| Task description |
Unless a line falls after the one with "before: teal toy boat", retype it exactly from the records below; leave out all pictures.

------------------------------------------------------------

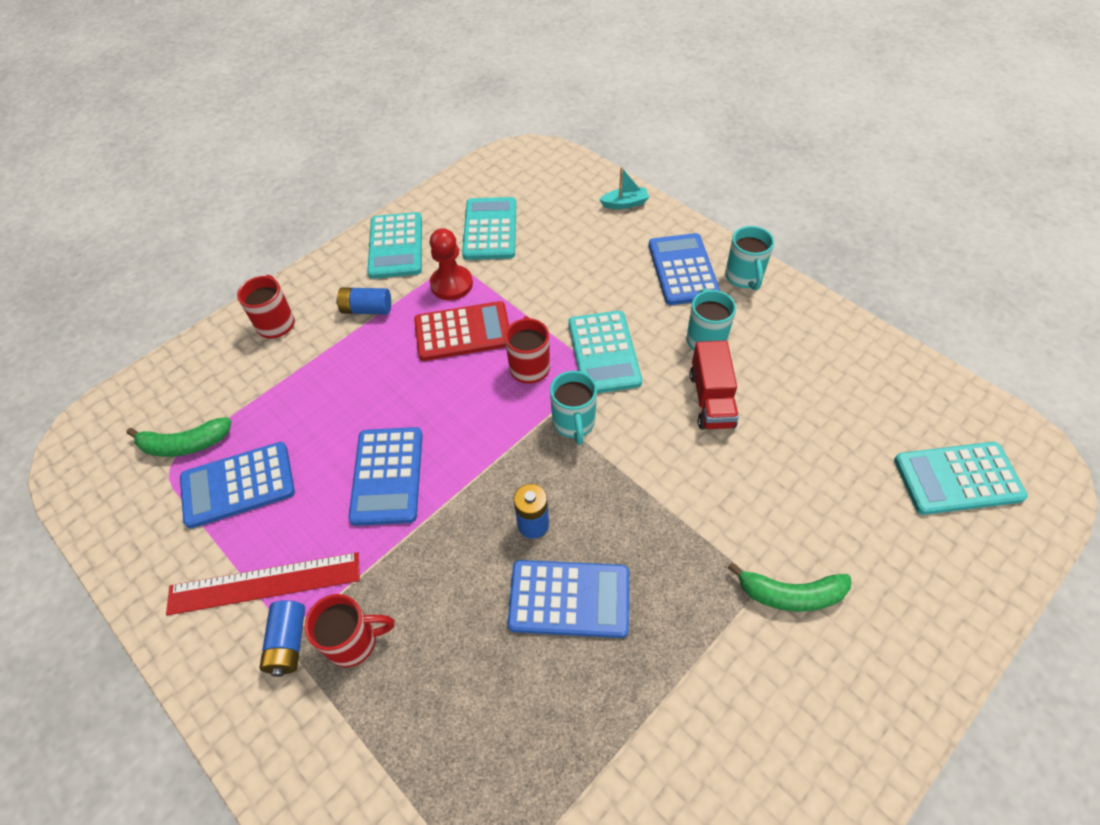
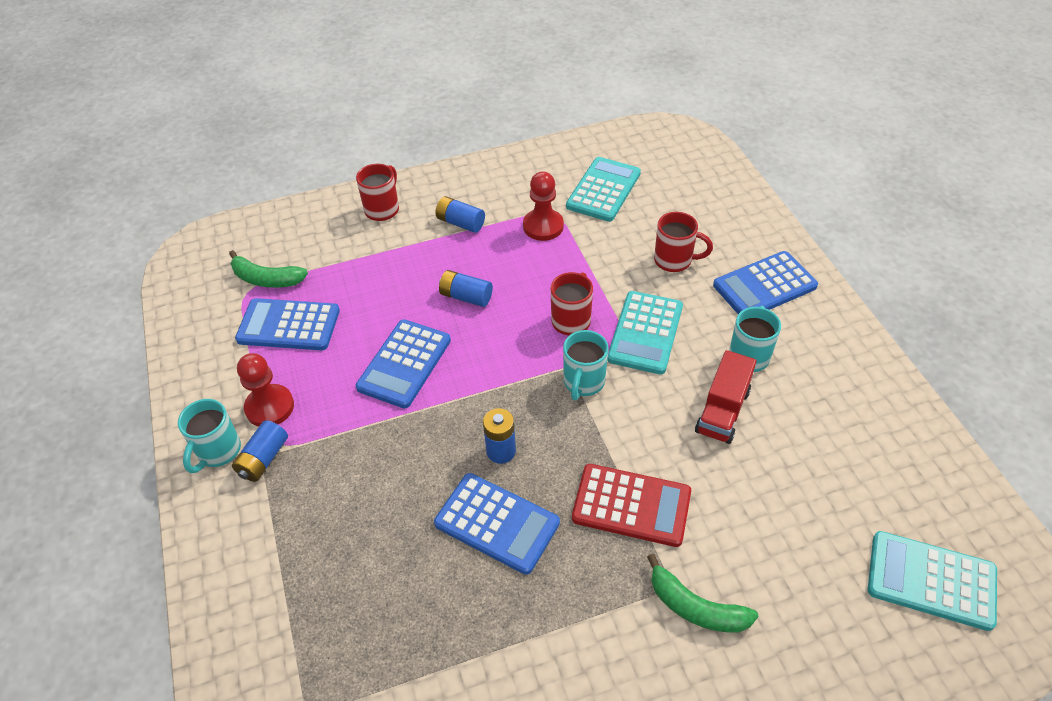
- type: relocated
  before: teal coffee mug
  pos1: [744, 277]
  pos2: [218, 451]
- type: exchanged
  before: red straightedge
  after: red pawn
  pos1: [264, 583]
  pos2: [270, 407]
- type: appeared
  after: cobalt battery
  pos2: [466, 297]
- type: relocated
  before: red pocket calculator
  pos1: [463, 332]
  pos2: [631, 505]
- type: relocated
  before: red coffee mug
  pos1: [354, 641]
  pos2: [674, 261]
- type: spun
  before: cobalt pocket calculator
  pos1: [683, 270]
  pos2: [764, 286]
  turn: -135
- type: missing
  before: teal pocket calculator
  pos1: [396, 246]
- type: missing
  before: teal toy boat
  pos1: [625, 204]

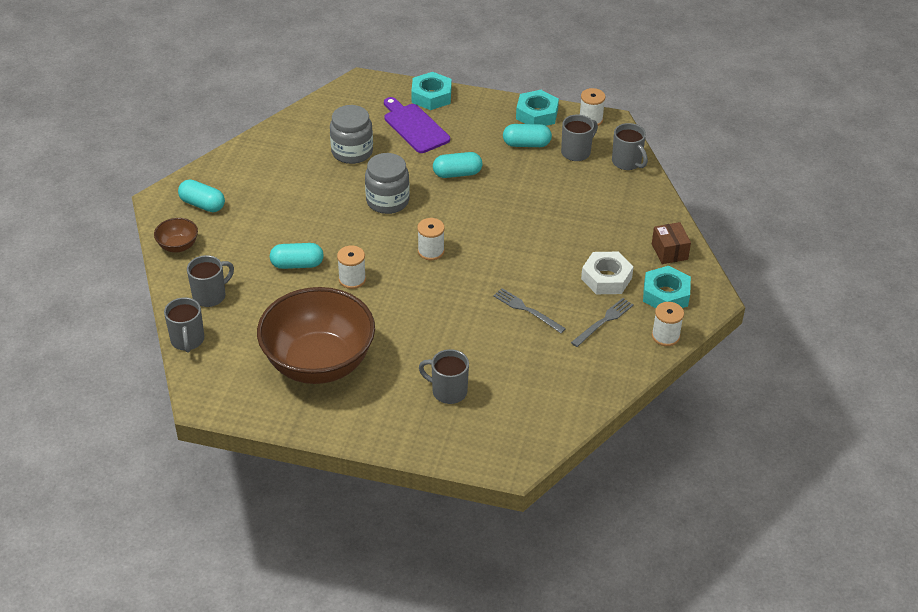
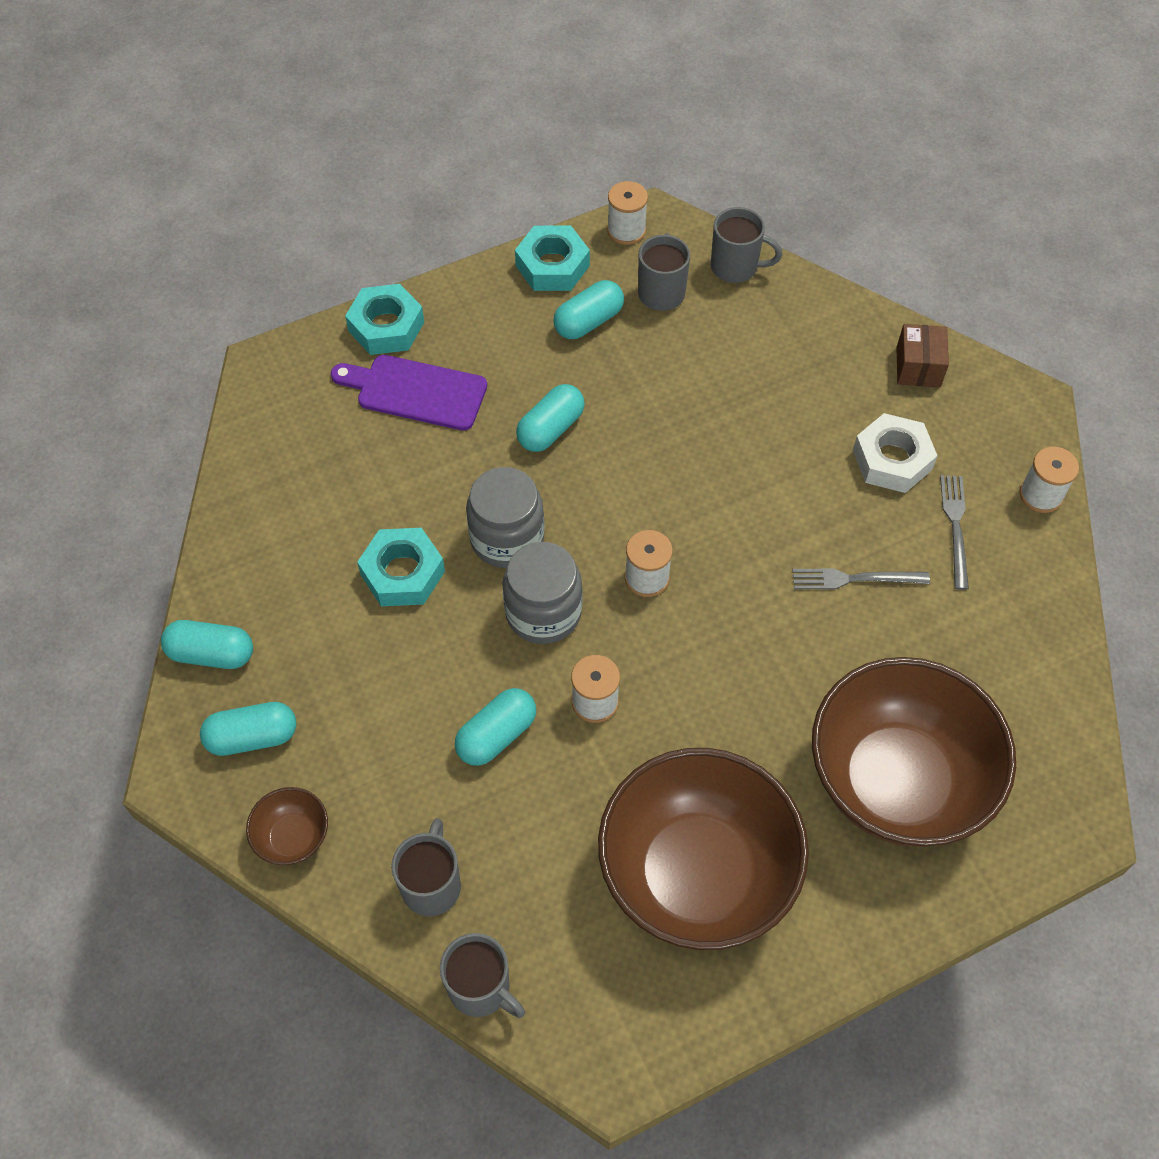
- type: appeared
  after: teal pill shape
  pos2: [211, 654]
- type: relocated
  before: teal nut
  pos1: [665, 294]
  pos2: [402, 573]
- type: relocated
  before: gray jam jar
  pos1: [352, 152]
  pos2: [543, 612]
- type: exchanged
  before: gray coffee mug
  after: dark brown deep dish
  pos1: [448, 391]
  pos2: [896, 781]
- type: spun
  before: dark brown box
  pos1: [669, 251]
  pos2: [918, 367]
  turn: 60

------------------------------------------------------------

| Expected answer |
- type: relocated
  before: teal coffee mug
  pos1: [744, 277]
  pos2: [218, 451]
- type: exchanged
  before: red straightedge
  after: red pawn
  pos1: [264, 583]
  pos2: [270, 407]
- type: appeared
  after: cobalt battery
  pos2: [466, 297]
- type: relocated
  before: red pocket calculator
  pos1: [463, 332]
  pos2: [631, 505]
- type: relocated
  before: red coffee mug
  pos1: [354, 641]
  pos2: [674, 261]
- type: spun
  before: cobalt pocket calculator
  pos1: [683, 270]
  pos2: [764, 286]
  turn: -135
- type: missing
  before: teal pocket calculator
  pos1: [396, 246]
- type: missing
  before: teal toy boat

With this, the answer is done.